● PROVIDED INFORMATION:
>> START

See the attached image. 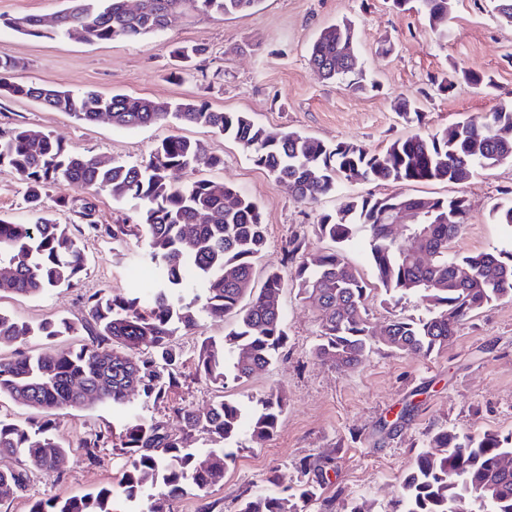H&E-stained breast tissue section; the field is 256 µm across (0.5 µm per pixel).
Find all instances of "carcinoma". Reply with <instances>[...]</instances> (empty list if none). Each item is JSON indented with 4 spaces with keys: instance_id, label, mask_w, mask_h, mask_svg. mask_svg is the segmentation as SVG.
Segmentation results:
<instances>
[{
    "instance_id": "1",
    "label": "carcinoma",
    "mask_w": 512,
    "mask_h": 512,
    "mask_svg": "<svg viewBox=\"0 0 512 512\" xmlns=\"http://www.w3.org/2000/svg\"><path fill=\"white\" fill-rule=\"evenodd\" d=\"M428 26L445 35L452 0H413ZM260 0H143L139 11L126 0H68L52 29L38 15L3 20L25 35L48 31L87 43L137 40L166 28L187 10L221 15L256 8ZM354 29L348 21L321 30L309 49V62L324 78L363 90L366 79L349 62ZM207 49L173 47L178 70ZM20 67L0 58V93L33 100L65 112L82 124H94L107 113L112 125L139 128L171 121L199 125L236 142L257 167L302 201L333 193L345 182L363 180L410 185L418 182H461L476 168L512 161V103L488 118H466L452 140L448 134L410 135L385 151L362 145L324 142L293 131L273 134L243 112L213 110L205 100L159 102L127 94L103 95L94 89L73 92L53 86L17 84L8 76ZM459 84L497 90L494 79L471 67L454 64L439 87L451 92ZM224 160L206 145L187 137L162 140L149 158L136 164L107 162L78 153L41 130L18 126L0 136V167L12 169L26 184L28 219L24 224L0 219V291L23 296L79 284L85 254L66 224L56 223L43 206L46 188L63 185L96 196L106 193L117 202L139 206L138 234L147 244L146 258L154 282L145 295L135 289L123 296L86 297L87 316L80 322L45 320L34 326L0 311V341H27L83 333L77 349L50 345L36 355L0 358V399L36 412L26 423L0 417V456L19 460L0 469V489L23 496L34 473L63 477L60 461L67 454L50 434L51 415L95 403L124 405L133 396L144 404H163L181 384L182 354L174 339L184 328L198 326L199 315L236 316L234 326L216 342L201 340L196 371L209 383L226 388L268 367L287 339L278 299L284 287L279 266L295 264L293 285L299 297L318 311L319 342L314 356L340 370L358 366L381 342L393 351L429 356L448 346L458 325L485 305L512 300V252L492 249L461 254L452 243L466 223L467 202L459 197L433 198L396 192L381 198L347 199L335 212L321 215L318 233L333 243L365 240L378 281L394 302L414 295L427 305L419 319L395 318L380 336L370 325L366 302L371 288L350 265L343 251L300 254L301 243L288 242L281 265L267 266L265 280L254 291L256 263L265 255L267 225L258 204L222 181H171L173 170L215 168ZM414 209L419 223L400 244L388 218ZM95 206L85 201L83 217L93 231L119 240L127 225L102 227ZM468 276L461 279L458 271ZM261 409L245 417L241 405L223 399L200 415L179 408L184 426L178 434L157 421L135 420L127 427L120 450L130 458L118 486L129 512H172L187 487L201 492L224 480L236 461L227 444L248 428L261 444L275 432L282 397L269 394ZM210 436L219 446L197 461L196 437ZM112 445V431L96 432L81 443L88 467L102 462ZM401 479L398 512H512V434L474 437L451 430L429 436ZM270 488L244 498L238 512H305L317 500L316 481L300 492H288L275 480ZM30 512H115L112 487L97 493L36 500Z\"/></svg>"
}]
</instances>
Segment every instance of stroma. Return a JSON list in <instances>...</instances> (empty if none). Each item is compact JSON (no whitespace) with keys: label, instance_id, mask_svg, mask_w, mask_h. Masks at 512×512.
<instances>
[{"label":"stroma","instance_id":"35a3bbf8","mask_svg":"<svg viewBox=\"0 0 512 512\" xmlns=\"http://www.w3.org/2000/svg\"><path fill=\"white\" fill-rule=\"evenodd\" d=\"M345 19L355 28L358 64L376 81V90H346L309 63V46L320 31ZM177 43L203 44L209 53L174 80L170 51ZM0 57L20 61L12 75L17 83L93 88L159 101L202 99L215 110L246 113L274 133L298 131L328 144L360 143L374 152L401 137L443 132L465 118L488 116L512 100V25L499 19L494 0H453L444 39L417 13L397 9L392 0H261L255 9L235 15L190 11L164 30L132 42L88 44L23 35L0 25ZM455 63L492 75L497 91L465 84L449 93L439 90L437 79ZM402 98L416 99L420 121L408 124L398 117ZM18 125L41 129L84 154L128 163L147 159L170 136L205 142L224 163L196 175L232 184L264 214L267 249L263 265L256 268L259 283L266 265L279 263L290 237H299L307 252L330 247L316 225L345 198H380L396 191L392 184L358 180L336 194L303 202L256 167L236 143L208 128L162 124L124 129L106 119L85 125L35 101L0 96V130ZM196 175L175 171L171 177L181 183ZM25 190L16 173L0 168V218L27 219ZM407 191L467 200L470 212L453 243L456 251H512V228L494 223L491 216L494 206L512 200L511 163L476 170L463 182L412 184ZM85 198L63 186L48 188L44 196L48 213L69 225L84 247L87 262L80 284L39 297L2 292L0 311L31 323L78 321L87 313L86 295L148 287L144 239L128 235L117 241L90 230L81 217ZM343 251L371 287L368 313L375 330L398 316L426 315L418 297L388 300L362 242L344 245ZM280 305L288 334L283 353L266 370L231 384L224 393L250 412L270 391L279 392L284 408L276 433L260 445L241 433L236 464L223 483L204 499L188 491L174 512H199L206 501L214 512H237L240 500L265 489L272 474L281 486L298 488L308 480L295 467L304 457L330 460L320 494L334 500L333 512H347L353 502L367 503L371 512H395L400 478L429 434L447 428L472 436L512 433V300L484 306L462 322L447 347L430 356L398 353L379 343L357 368L345 372L313 355L320 330L315 308L289 285ZM233 322L230 316H205L199 329L180 331L183 376L168 403L134 411L96 404L56 415L52 435L68 450L60 465L65 480L36 475L29 495L0 497V512H29L35 497H67L117 485L127 458L114 444L130 415L163 421L176 433L183 426L177 408L203 413L224 395L197 376L195 352L201 336L222 338ZM99 430L111 431L114 444L103 451L100 466L89 468L80 461L79 446Z\"/></svg>","mask_w":512,"mask_h":512}]
</instances>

>> END

● TASK INSTRUCTIONS: Return a copy of every line that includes the word "item".

● THE OUTPUT:
Find all instances of "carcinoma". Reply with <instances>[...]</instances> (empty list if none). Each item is JSON indented with 4 spaces with keys: instance_id, label, mask_w, mask_h, mask_svg. mask_svg is the segmentation as SVG.
Segment every instance of stroma. Return a JSON list in <instances>...</instances> (empty if none). Each item is compact JSON (no whitespace) with keys: label, instance_id, mask_svg, mask_w, mask_h. Masks at 512×512.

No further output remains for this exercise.